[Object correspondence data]
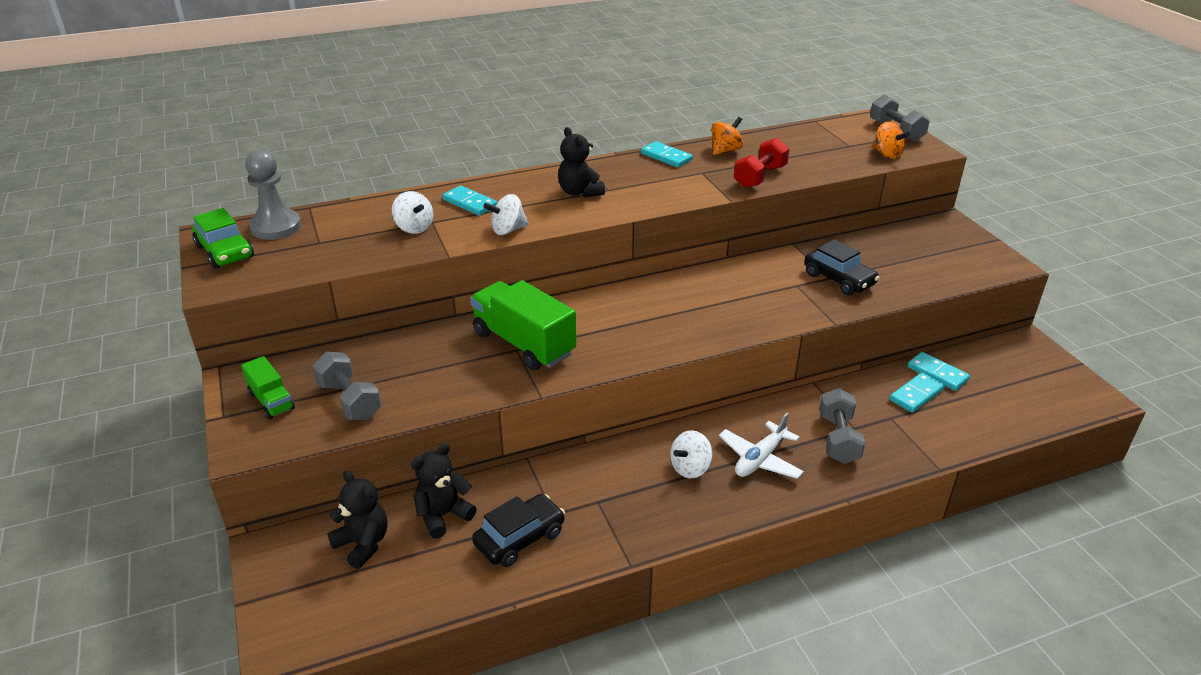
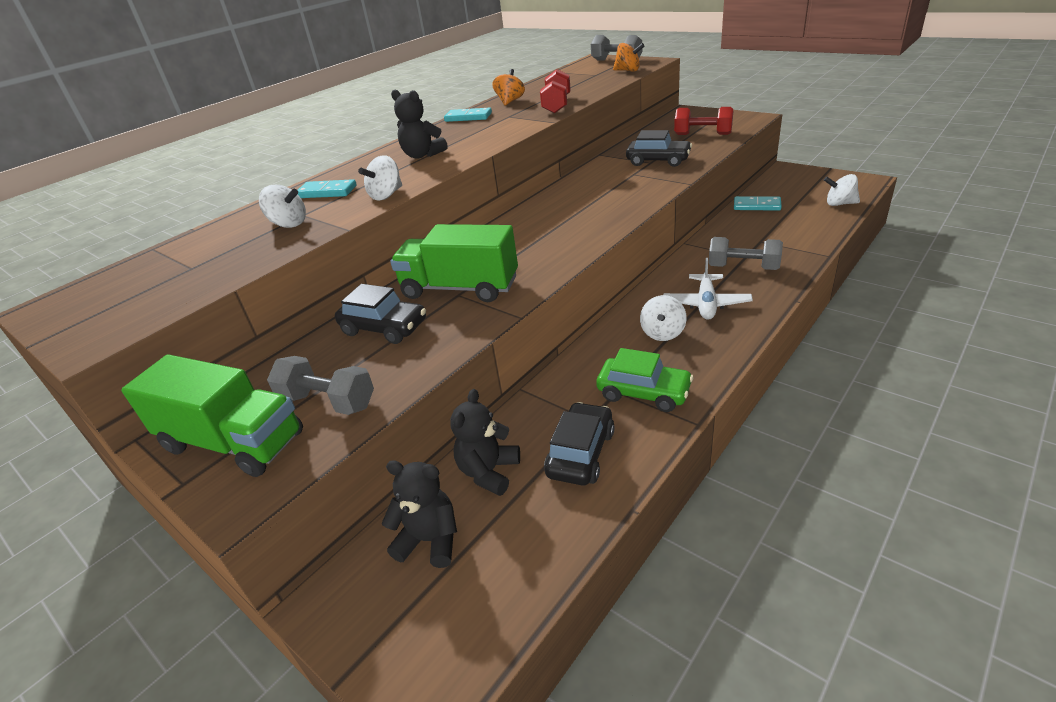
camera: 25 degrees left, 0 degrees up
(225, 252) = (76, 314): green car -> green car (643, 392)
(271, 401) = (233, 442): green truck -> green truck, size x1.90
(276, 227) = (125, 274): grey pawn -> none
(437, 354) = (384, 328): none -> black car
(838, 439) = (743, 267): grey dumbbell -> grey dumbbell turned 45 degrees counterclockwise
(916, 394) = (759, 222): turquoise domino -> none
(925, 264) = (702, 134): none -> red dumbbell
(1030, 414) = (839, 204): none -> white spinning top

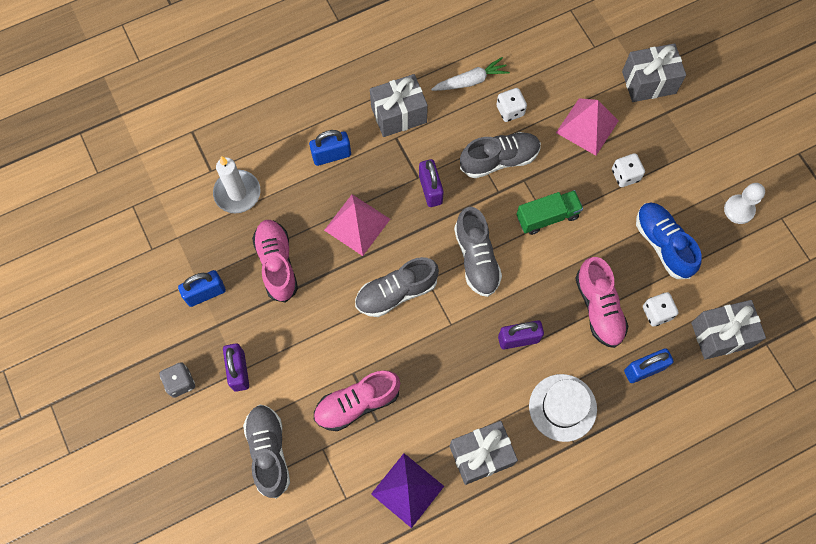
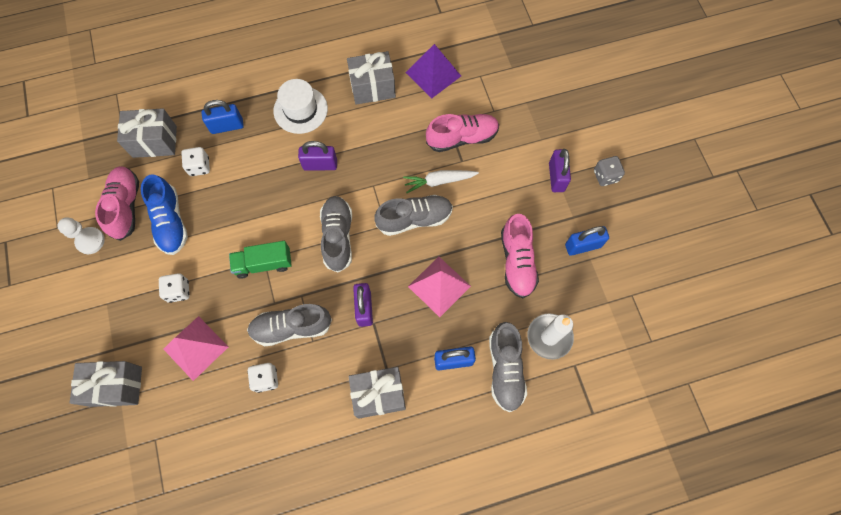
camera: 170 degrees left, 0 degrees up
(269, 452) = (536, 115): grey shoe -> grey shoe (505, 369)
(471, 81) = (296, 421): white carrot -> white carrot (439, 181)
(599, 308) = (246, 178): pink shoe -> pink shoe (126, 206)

• [Task prompt]
The lines from the one containing "(838, 439) = (743, 267): grey" through the last line of the records are what you should copy, word for word and nothing else, with pictures left out.

• [Completed task]
(838, 439) = (743, 267): grey dumbbell -> grey dumbbell turned 45 degrees counterclockwise
(916, 394) = (759, 222): turquoise domino -> none
(925, 264) = (702, 134): none -> red dumbbell
(1030, 414) = (839, 204): none -> white spinning top

camera: 170 degrees left, 0 degrees up
(269, 452) = (536, 115): grey shoe -> grey shoe (505, 369)
(471, 81) = (296, 421): white carrot -> white carrot (439, 181)
(599, 308) = (246, 178): pink shoe -> pink shoe (126, 206)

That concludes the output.